> _Work required_: From the listing below, copy only the lines running from the line that contains "C3: 6.8uF (+15V, NET4) -> none" to the line that contains "D4: none -> LED (A N_5, K 5V)", both included.

> _Record set_:

•••

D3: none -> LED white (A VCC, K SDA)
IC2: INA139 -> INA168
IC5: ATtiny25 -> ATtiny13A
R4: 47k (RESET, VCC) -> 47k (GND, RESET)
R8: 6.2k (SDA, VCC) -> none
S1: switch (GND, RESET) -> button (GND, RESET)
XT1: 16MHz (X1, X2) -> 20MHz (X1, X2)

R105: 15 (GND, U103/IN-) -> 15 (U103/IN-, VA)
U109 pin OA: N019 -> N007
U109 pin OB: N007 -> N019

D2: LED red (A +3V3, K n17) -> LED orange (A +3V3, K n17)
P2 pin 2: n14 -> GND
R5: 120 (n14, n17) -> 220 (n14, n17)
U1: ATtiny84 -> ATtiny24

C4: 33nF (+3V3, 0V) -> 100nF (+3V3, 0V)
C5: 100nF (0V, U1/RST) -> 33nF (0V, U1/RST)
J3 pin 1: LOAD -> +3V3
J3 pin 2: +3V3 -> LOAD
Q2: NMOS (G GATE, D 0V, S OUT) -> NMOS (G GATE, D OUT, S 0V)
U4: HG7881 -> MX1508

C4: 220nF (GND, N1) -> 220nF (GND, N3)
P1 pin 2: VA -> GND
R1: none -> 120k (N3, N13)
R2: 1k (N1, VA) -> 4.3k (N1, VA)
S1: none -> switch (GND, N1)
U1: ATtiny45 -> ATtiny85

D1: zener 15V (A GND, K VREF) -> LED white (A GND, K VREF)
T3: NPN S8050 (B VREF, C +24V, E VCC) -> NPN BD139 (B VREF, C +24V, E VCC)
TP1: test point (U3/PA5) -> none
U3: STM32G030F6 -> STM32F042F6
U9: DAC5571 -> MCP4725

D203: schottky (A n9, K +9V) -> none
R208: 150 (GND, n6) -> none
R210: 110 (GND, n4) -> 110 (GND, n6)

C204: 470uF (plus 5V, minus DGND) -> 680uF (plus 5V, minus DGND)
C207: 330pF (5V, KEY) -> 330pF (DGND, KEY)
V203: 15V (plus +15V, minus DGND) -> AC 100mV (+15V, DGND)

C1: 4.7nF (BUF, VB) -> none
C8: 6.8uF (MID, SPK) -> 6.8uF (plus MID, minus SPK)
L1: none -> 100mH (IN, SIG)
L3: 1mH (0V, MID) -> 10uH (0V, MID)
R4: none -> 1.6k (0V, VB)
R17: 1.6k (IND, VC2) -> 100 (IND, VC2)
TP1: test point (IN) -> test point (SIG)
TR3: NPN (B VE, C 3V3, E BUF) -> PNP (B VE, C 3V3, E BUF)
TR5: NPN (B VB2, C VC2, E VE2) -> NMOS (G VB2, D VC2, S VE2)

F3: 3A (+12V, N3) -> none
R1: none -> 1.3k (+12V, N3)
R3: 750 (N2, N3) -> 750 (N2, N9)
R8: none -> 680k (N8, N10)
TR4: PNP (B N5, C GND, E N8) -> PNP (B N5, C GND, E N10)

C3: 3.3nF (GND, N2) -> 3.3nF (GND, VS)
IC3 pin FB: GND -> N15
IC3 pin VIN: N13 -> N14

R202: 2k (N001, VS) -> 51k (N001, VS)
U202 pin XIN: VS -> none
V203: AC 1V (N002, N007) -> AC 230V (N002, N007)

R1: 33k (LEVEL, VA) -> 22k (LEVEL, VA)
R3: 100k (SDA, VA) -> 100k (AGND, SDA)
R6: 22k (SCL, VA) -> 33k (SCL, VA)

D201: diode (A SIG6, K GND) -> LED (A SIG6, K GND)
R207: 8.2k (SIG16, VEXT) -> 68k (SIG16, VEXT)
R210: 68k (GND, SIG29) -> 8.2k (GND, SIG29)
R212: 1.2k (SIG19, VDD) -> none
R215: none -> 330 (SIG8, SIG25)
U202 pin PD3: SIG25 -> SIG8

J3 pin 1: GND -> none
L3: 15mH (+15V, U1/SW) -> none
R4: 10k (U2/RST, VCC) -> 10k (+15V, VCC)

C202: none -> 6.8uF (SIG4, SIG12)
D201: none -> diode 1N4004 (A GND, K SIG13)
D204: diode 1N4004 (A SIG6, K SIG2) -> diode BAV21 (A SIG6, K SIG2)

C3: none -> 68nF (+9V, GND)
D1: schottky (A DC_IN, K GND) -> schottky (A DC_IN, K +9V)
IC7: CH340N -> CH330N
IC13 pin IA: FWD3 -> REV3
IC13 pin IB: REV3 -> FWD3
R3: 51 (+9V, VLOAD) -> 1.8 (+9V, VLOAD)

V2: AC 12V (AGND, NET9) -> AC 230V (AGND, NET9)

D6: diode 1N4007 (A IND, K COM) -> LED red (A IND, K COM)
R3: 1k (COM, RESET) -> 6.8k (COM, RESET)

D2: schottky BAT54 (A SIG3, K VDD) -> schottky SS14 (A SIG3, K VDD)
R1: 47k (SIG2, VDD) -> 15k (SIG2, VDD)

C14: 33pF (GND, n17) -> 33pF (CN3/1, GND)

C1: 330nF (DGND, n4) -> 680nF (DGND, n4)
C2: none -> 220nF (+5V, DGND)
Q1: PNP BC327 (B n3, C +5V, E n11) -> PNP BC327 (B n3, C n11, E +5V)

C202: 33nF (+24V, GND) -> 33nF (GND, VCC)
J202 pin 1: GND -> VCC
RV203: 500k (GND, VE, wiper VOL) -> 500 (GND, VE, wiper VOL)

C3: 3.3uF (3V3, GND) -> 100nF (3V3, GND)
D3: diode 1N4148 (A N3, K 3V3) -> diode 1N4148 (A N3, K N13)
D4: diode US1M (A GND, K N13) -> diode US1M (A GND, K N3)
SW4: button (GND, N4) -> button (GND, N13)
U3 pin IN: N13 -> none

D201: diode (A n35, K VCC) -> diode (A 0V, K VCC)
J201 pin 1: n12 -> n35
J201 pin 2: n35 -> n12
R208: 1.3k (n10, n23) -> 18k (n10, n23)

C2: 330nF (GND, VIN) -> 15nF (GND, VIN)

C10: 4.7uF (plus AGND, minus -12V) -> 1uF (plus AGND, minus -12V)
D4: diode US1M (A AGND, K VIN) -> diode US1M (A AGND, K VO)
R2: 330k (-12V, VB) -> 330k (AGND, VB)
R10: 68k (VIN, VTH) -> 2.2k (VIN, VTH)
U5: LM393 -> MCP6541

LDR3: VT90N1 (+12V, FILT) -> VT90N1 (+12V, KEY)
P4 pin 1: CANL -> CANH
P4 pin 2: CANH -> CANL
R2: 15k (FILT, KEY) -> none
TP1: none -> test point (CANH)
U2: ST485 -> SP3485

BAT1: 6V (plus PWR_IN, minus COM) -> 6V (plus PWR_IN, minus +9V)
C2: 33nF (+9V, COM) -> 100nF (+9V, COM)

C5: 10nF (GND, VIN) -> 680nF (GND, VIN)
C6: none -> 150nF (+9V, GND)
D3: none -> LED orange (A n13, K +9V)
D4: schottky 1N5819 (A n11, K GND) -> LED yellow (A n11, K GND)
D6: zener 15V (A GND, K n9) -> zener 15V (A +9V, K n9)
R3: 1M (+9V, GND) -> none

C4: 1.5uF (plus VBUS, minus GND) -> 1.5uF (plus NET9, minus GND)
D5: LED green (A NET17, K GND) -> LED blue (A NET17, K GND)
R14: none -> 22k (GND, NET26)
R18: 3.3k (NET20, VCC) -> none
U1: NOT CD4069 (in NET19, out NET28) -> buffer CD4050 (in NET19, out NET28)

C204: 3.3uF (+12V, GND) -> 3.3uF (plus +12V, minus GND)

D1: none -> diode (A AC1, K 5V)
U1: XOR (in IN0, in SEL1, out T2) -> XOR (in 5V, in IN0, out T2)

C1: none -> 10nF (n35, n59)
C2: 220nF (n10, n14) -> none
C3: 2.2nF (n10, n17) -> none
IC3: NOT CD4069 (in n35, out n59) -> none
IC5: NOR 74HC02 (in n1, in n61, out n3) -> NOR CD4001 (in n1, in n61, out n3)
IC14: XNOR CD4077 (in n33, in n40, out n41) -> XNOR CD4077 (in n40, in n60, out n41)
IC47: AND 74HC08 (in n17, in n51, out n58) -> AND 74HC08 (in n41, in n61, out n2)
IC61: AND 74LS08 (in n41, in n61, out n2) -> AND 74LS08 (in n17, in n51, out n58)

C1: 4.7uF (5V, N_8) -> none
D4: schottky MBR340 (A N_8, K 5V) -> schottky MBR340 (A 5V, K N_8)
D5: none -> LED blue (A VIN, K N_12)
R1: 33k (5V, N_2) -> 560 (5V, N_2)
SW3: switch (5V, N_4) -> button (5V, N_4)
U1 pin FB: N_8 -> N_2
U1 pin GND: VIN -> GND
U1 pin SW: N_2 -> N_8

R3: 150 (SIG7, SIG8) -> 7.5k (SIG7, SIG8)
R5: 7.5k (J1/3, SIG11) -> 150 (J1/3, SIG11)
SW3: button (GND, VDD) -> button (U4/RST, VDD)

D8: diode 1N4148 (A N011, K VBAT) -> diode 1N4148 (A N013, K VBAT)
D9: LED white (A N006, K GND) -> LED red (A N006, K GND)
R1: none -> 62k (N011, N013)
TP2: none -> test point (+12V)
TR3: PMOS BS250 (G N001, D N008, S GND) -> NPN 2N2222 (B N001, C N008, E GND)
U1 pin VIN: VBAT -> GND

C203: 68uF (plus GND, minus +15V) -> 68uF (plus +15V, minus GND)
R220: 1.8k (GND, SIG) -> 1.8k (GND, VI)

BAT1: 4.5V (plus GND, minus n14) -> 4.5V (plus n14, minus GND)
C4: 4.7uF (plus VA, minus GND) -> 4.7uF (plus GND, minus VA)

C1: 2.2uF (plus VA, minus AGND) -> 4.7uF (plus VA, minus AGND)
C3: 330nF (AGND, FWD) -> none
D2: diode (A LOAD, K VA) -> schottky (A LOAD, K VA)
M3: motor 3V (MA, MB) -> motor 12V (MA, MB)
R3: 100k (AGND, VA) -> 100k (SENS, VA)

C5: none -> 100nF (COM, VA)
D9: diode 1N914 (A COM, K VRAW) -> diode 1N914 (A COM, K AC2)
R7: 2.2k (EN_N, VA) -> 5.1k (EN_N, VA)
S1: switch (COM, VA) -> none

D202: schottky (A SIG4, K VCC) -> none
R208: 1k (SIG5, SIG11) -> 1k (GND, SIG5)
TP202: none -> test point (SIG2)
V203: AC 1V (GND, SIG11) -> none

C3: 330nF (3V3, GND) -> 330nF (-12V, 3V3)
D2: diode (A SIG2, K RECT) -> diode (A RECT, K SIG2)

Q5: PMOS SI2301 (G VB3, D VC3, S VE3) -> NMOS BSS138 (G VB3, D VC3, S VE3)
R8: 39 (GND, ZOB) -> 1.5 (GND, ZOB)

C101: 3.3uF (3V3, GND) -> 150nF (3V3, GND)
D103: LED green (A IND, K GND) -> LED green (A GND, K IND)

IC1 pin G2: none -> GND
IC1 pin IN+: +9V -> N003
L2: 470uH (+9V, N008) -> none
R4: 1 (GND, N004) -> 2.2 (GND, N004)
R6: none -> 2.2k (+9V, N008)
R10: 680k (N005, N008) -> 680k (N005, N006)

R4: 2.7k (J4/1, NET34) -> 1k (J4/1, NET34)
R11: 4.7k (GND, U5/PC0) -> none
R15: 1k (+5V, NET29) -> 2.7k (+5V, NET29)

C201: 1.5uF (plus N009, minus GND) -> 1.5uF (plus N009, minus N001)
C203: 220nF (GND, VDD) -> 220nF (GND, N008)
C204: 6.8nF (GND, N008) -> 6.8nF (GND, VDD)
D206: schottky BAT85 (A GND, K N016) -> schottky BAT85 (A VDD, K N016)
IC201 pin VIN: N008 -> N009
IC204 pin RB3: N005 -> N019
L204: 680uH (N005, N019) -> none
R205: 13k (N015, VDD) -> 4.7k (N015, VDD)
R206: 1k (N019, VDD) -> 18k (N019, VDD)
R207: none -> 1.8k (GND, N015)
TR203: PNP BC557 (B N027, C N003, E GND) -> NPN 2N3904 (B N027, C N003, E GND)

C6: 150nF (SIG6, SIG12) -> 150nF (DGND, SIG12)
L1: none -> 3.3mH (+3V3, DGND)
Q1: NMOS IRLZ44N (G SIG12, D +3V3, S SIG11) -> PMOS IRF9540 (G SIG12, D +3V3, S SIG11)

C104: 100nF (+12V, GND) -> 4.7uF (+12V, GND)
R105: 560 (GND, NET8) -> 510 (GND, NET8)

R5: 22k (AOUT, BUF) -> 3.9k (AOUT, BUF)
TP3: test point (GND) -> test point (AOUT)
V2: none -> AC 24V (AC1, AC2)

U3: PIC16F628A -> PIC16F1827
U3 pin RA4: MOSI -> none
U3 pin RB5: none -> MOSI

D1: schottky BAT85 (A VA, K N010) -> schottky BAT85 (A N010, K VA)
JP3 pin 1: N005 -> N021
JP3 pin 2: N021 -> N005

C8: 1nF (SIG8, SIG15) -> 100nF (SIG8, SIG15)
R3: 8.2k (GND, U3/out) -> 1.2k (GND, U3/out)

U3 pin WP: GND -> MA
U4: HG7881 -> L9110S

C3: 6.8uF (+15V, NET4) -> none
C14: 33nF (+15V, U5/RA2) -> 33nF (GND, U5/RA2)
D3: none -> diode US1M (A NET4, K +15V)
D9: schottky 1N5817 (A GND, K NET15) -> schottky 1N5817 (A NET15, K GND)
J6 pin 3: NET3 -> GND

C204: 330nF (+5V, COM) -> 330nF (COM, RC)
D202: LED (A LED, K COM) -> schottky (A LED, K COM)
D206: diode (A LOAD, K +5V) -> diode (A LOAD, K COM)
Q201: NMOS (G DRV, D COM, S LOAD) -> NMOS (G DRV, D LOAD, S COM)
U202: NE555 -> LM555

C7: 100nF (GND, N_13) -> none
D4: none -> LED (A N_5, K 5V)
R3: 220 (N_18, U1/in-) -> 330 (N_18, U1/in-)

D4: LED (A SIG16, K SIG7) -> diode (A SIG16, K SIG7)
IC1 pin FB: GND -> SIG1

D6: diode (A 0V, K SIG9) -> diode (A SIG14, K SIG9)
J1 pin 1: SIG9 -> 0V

•••

> _Result below_:
C3: 6.8uF (+15V, NET4) -> none
C14: 33nF (+15V, U5/RA2) -> 33nF (GND, U5/RA2)
D3: none -> diode US1M (A NET4, K +15V)
D9: schottky 1N5817 (A GND, K NET15) -> schottky 1N5817 (A NET15, K GND)
J6 pin 3: NET3 -> GND

C204: 330nF (+5V, COM) -> 330nF (COM, RC)
D202: LED (A LED, K COM) -> schottky (A LED, K COM)
D206: diode (A LOAD, K +5V) -> diode (A LOAD, K COM)
Q201: NMOS (G DRV, D COM, S LOAD) -> NMOS (G DRV, D LOAD, S COM)
U202: NE555 -> LM555

C7: 100nF (GND, N_13) -> none
D4: none -> LED (A N_5, K 5V)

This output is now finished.